**Data for the task:**
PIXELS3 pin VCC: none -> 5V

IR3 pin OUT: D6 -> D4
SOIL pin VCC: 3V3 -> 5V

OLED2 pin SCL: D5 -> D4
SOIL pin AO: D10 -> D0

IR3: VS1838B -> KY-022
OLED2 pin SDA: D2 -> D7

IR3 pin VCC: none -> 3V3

...

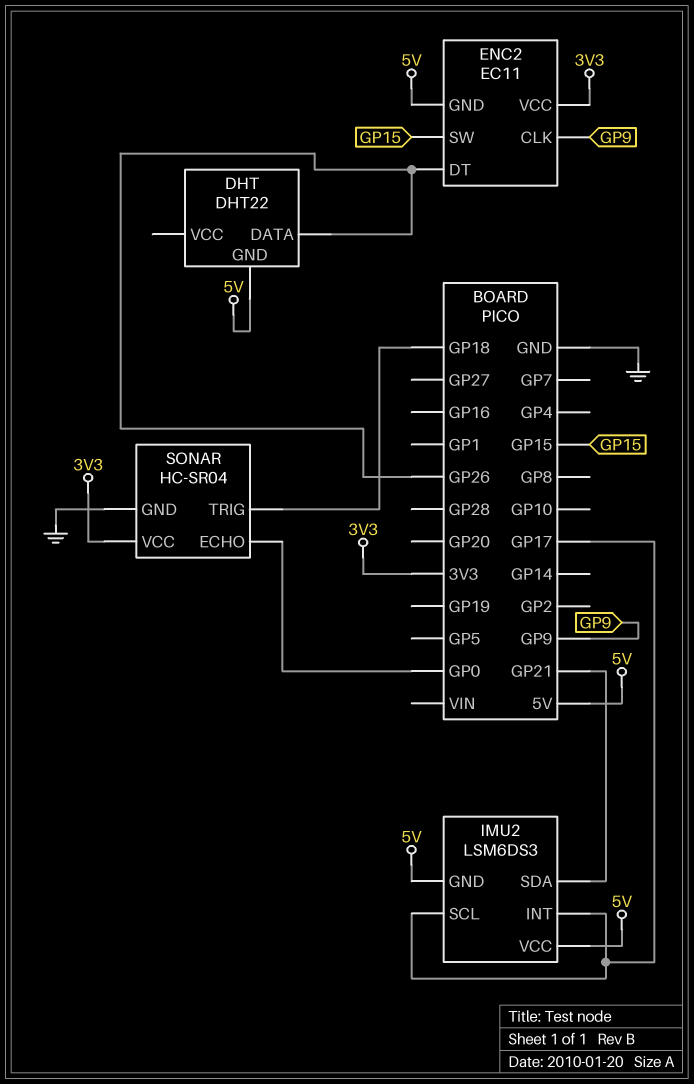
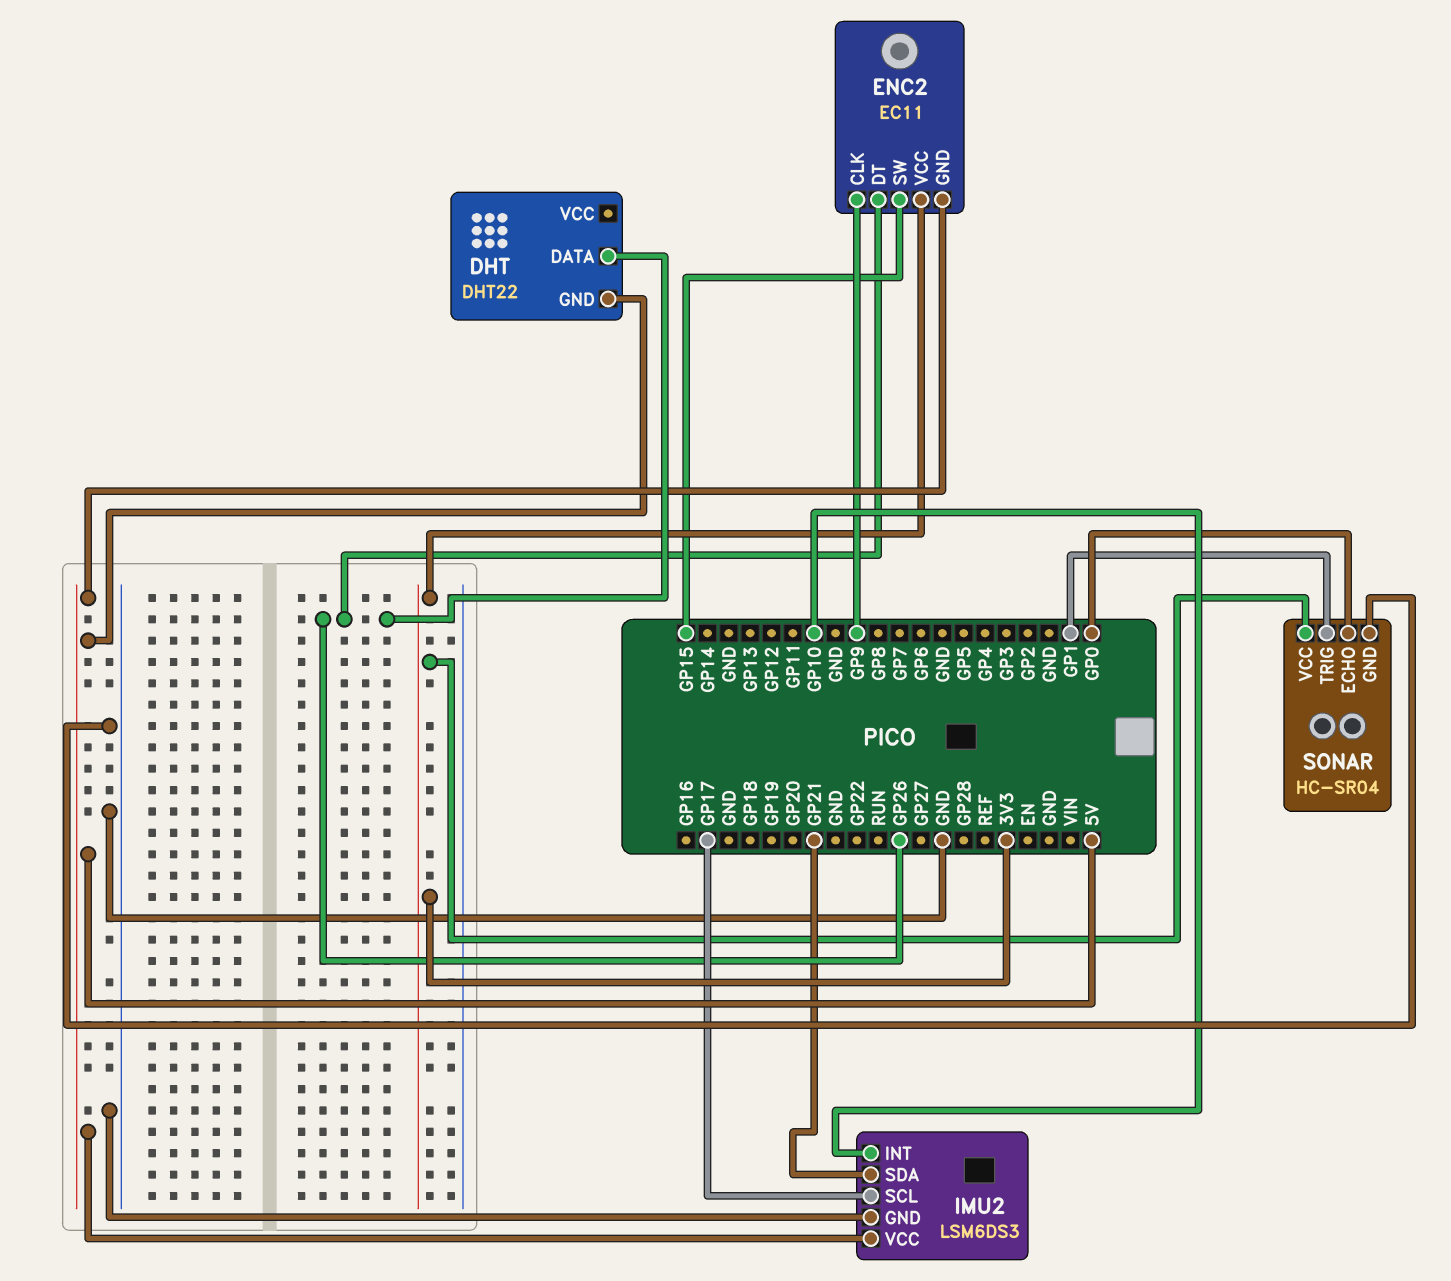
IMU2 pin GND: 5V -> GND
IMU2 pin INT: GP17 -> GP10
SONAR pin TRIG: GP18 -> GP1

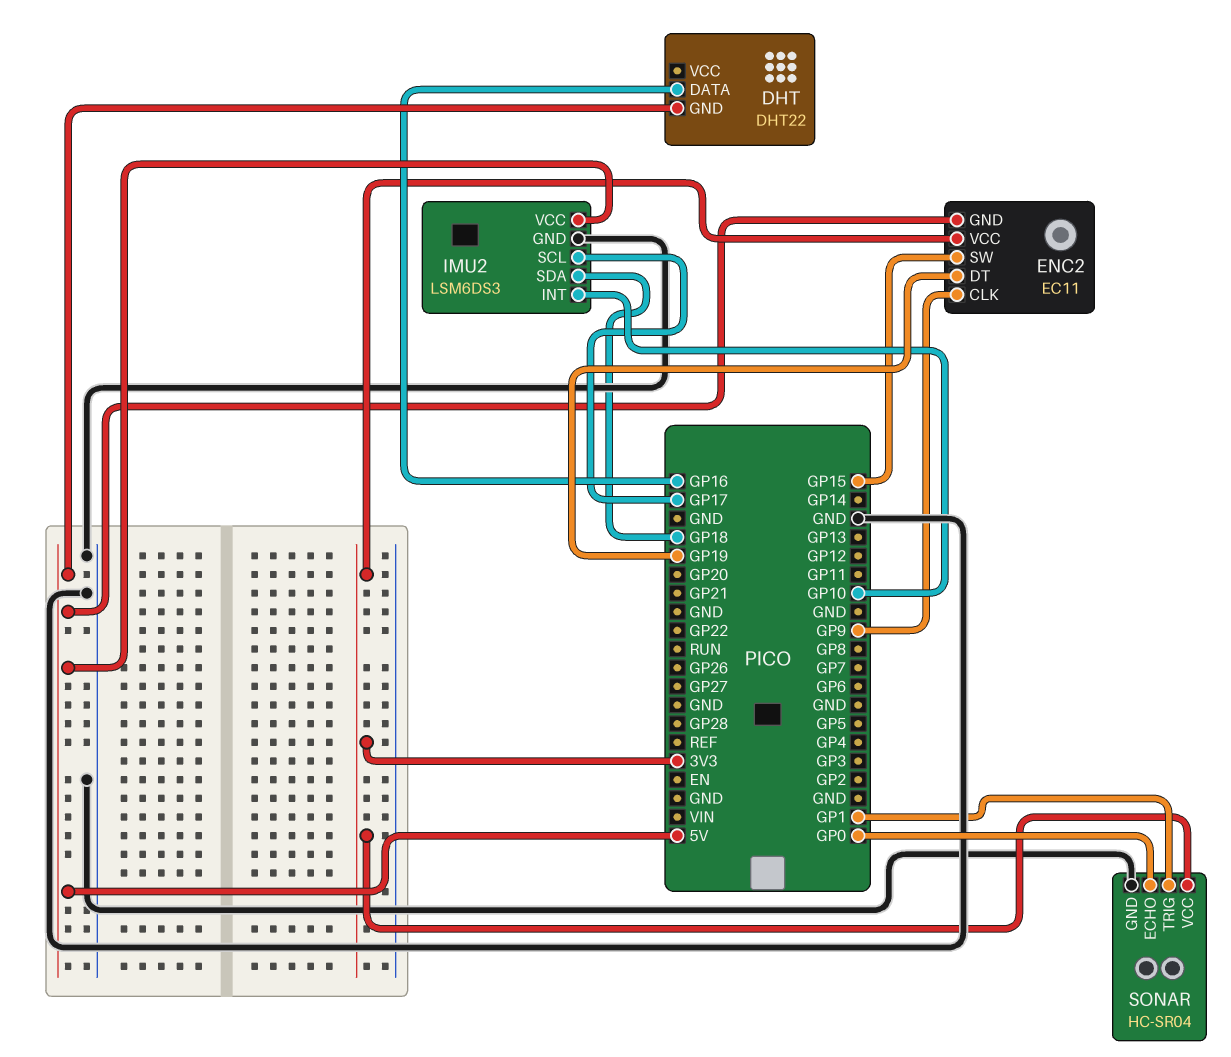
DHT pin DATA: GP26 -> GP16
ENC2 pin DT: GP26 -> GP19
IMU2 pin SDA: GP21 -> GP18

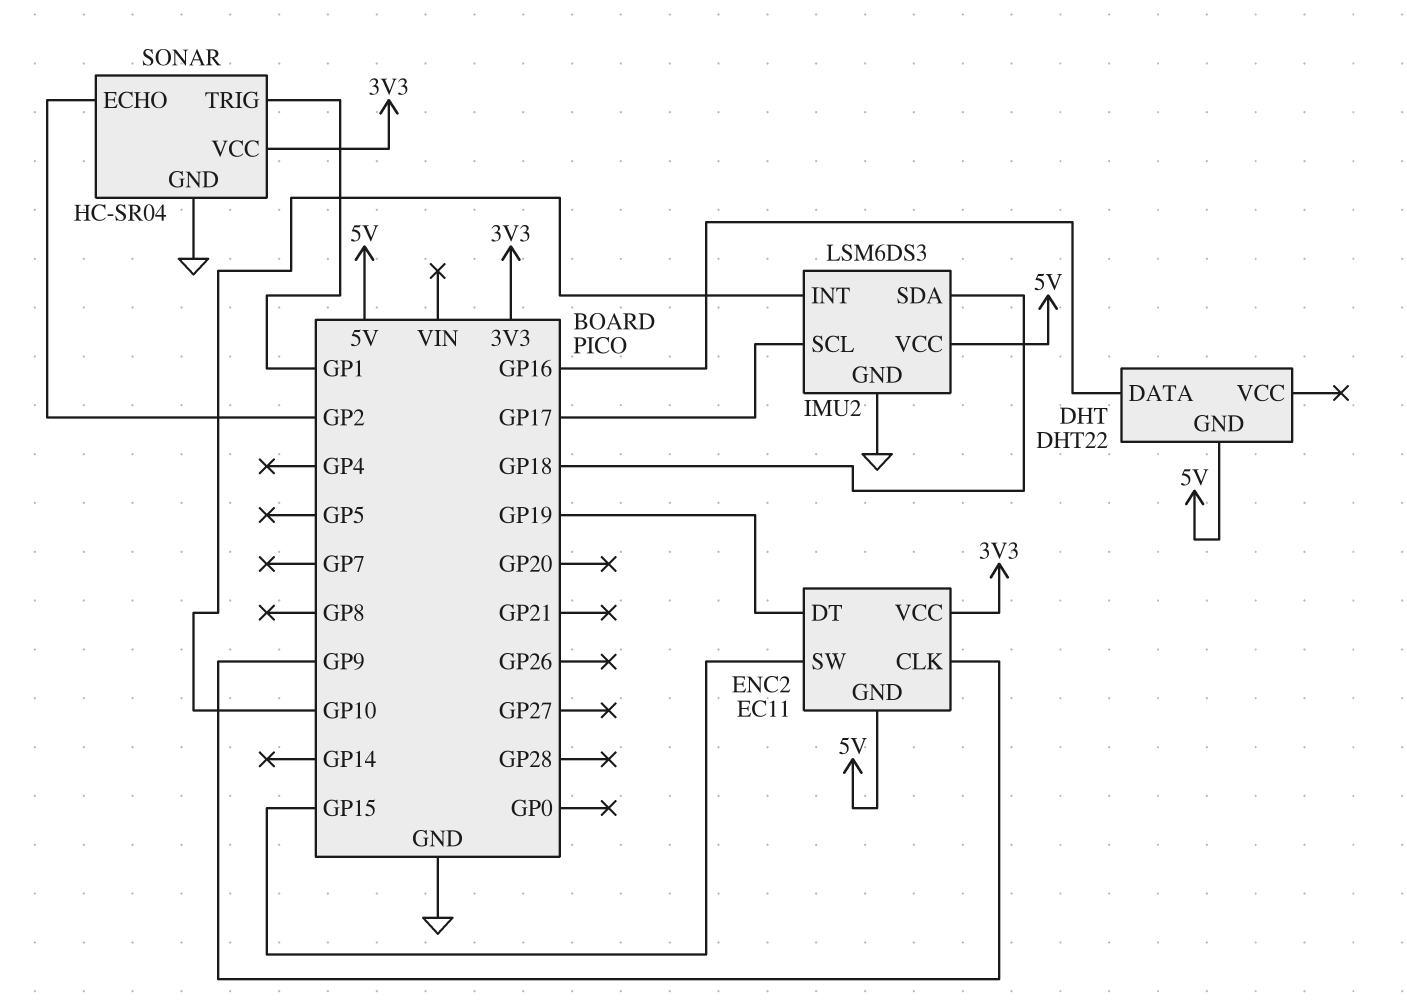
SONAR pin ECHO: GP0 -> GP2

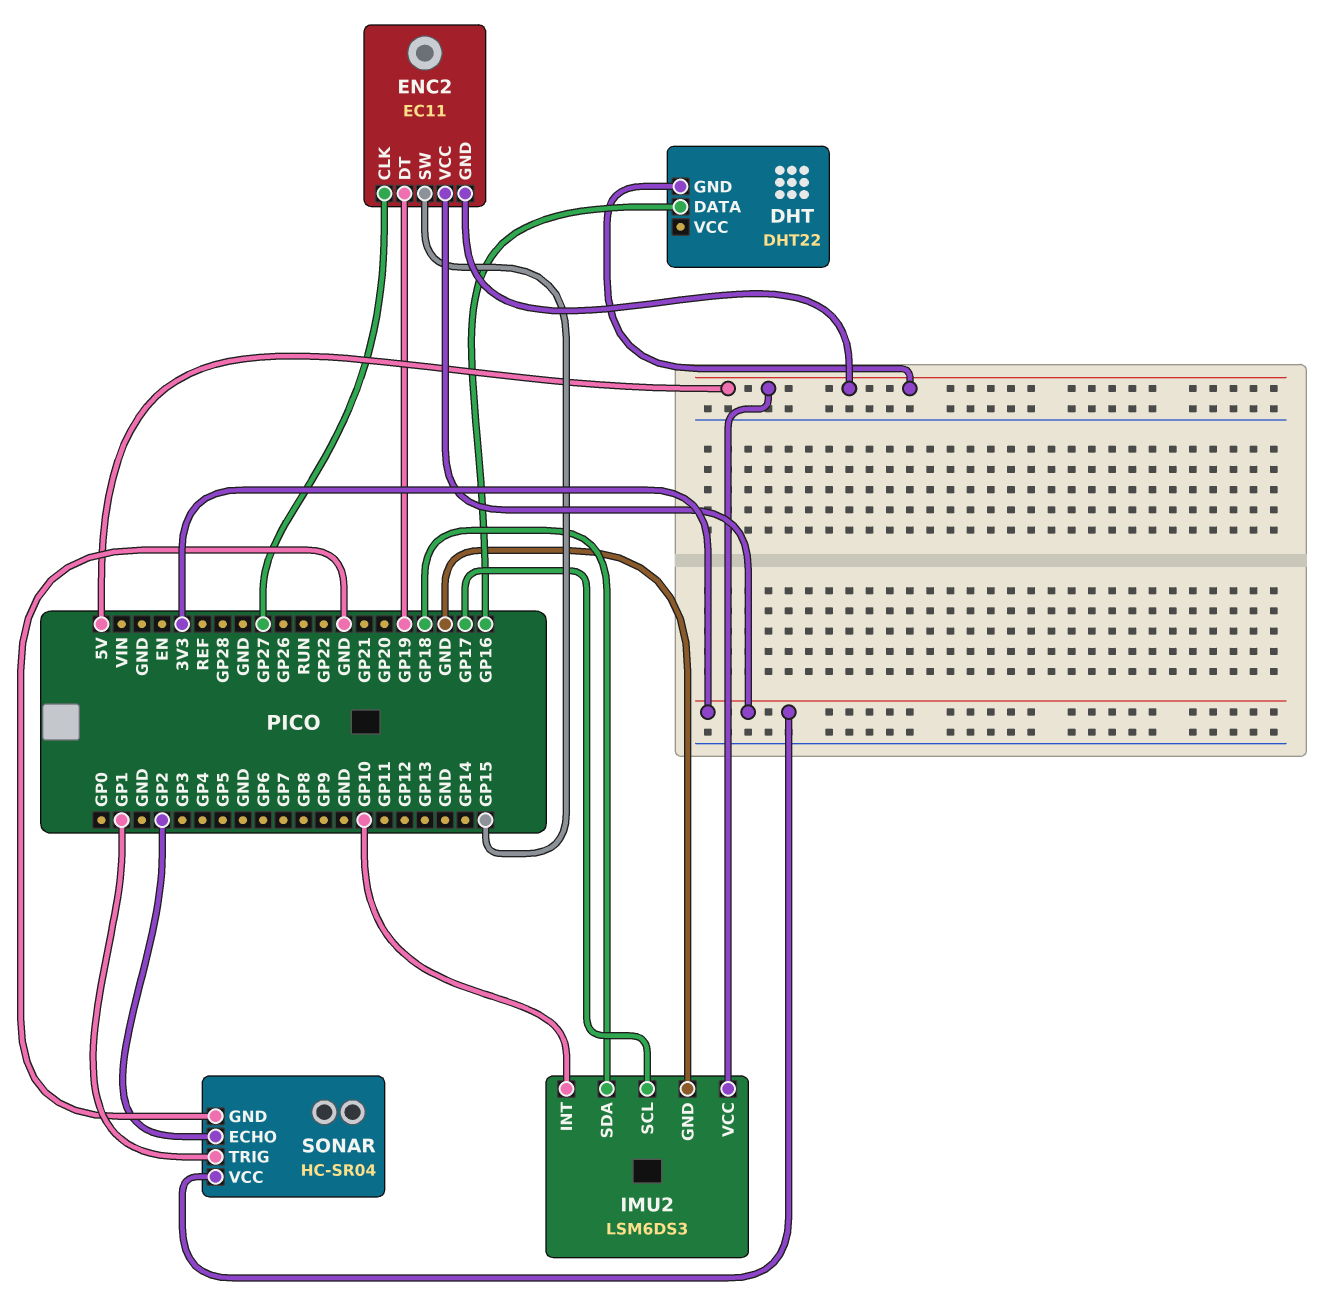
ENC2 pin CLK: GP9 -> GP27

**How to complete this task:**
From the material above, set down exactly the lines starting at the one with "OLED2 pin SCL: D5 -> D4" and ending at the one with "IR3 pin VCC: none -> 3V3", end lines included.

**Solution to this problem:**
OLED2 pin SCL: D5 -> D4
SOIL pin AO: D10 -> D0

IR3: VS1838B -> KY-022
OLED2 pin SDA: D2 -> D7

IR3 pin VCC: none -> 3V3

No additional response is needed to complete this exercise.